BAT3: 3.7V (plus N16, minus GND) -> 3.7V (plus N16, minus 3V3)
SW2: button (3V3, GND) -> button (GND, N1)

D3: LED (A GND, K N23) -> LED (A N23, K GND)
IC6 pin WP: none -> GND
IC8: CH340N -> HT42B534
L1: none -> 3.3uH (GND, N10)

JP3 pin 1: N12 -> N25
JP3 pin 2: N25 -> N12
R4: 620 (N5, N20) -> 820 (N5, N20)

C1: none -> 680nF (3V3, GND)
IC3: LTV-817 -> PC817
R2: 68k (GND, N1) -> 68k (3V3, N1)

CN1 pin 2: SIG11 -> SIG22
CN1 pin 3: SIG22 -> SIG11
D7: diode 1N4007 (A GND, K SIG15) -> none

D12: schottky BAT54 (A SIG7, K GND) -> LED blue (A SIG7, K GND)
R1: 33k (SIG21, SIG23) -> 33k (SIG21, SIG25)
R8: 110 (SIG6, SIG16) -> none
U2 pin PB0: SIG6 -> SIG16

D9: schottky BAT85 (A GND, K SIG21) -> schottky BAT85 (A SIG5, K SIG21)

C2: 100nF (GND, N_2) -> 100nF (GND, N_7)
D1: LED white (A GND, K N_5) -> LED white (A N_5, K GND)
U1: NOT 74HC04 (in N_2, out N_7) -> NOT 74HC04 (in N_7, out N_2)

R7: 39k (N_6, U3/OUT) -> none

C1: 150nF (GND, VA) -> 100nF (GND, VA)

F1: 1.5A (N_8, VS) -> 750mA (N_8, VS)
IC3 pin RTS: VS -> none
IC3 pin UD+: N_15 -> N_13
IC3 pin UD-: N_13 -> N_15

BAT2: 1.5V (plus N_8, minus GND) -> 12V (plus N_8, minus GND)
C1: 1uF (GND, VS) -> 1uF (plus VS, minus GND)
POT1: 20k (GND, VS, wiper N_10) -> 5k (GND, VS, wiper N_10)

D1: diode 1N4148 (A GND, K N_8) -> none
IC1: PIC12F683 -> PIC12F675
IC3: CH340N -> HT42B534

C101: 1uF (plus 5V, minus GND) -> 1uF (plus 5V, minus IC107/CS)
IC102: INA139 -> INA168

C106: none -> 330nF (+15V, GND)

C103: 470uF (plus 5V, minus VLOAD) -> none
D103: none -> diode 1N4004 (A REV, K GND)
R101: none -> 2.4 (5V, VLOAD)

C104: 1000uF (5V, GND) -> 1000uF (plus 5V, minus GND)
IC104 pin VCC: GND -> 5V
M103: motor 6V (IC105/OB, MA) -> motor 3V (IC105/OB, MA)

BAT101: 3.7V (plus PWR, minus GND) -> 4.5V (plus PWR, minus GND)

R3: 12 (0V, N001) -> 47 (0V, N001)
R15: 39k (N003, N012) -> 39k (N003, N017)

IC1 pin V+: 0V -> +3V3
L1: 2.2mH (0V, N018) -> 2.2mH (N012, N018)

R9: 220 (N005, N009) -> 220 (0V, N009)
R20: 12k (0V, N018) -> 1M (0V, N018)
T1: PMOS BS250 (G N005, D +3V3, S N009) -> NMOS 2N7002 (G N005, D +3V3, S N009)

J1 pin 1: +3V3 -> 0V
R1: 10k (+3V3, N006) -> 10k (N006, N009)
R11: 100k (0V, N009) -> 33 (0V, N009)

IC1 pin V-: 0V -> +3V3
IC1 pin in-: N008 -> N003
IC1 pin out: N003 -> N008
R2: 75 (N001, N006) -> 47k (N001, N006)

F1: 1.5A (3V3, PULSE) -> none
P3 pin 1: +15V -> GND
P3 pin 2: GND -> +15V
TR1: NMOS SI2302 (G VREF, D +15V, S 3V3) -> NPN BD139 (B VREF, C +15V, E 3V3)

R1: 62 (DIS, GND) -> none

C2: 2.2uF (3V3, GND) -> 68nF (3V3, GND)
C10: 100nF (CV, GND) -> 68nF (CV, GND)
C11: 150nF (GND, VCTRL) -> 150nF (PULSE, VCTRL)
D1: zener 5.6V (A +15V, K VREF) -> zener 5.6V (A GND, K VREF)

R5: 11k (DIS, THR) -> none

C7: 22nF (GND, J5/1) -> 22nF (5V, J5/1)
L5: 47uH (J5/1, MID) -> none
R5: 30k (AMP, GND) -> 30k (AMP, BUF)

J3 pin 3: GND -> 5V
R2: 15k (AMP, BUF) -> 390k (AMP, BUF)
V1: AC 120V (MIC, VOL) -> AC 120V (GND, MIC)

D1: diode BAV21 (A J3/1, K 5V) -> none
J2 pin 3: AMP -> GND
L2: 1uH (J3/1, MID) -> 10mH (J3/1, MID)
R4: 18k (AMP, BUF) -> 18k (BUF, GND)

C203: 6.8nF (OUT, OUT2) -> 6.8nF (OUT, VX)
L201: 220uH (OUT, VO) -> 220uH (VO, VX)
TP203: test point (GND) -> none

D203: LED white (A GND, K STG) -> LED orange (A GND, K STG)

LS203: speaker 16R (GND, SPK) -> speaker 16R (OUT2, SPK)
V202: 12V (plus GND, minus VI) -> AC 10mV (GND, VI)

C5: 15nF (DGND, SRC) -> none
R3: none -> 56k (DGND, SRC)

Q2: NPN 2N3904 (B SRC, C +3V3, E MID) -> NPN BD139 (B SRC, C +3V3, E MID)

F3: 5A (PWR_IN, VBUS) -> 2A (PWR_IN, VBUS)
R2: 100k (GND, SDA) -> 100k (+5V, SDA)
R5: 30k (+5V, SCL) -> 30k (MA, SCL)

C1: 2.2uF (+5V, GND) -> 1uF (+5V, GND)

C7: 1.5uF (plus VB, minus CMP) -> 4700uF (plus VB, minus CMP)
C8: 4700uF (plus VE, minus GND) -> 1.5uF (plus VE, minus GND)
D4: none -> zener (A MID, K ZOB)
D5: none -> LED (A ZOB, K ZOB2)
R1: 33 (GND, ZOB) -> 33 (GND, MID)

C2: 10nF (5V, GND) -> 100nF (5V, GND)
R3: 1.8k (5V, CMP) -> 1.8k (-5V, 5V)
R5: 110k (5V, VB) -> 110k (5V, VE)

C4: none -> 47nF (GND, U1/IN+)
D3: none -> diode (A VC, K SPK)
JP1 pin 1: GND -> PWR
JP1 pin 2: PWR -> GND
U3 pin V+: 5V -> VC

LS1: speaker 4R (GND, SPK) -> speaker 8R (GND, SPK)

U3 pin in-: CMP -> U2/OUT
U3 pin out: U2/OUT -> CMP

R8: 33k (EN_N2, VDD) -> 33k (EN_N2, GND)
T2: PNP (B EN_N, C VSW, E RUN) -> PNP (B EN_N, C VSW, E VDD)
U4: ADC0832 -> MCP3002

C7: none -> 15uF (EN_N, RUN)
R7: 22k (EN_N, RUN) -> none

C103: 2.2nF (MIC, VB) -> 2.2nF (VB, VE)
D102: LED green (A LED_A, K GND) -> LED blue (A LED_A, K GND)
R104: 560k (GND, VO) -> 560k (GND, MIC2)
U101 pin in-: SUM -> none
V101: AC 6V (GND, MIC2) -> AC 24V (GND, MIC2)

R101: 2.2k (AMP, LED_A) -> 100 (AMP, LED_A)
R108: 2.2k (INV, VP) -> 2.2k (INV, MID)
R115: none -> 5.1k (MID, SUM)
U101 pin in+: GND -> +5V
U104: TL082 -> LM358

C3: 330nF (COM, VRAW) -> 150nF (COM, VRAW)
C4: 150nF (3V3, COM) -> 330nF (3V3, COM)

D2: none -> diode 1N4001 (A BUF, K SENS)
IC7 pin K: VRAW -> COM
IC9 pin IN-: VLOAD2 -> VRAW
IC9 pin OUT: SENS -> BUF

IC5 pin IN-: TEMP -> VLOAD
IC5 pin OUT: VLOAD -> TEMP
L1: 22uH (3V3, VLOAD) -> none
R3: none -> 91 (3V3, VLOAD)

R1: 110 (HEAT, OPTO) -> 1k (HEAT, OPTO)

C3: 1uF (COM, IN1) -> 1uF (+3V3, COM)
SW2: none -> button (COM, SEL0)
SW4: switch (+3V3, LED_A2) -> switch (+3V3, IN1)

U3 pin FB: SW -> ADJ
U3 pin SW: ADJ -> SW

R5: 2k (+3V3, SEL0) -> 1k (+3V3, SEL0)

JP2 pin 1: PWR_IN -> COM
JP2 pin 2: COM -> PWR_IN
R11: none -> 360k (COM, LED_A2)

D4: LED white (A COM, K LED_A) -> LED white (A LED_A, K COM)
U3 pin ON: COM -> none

> WHAT TO PRODUCE
Scan the data above for the string "VREF". Copy every line in which it appears.

> WRITTEN SOLUTION
TR1: NMOS SI2302 (G VREF, D +15V, S 3V3) -> NPN BD139 (B VREF, C +15V, E 3V3)
D1: zener 5.6V (A +15V, K VREF) -> zener 5.6V (A GND, K VREF)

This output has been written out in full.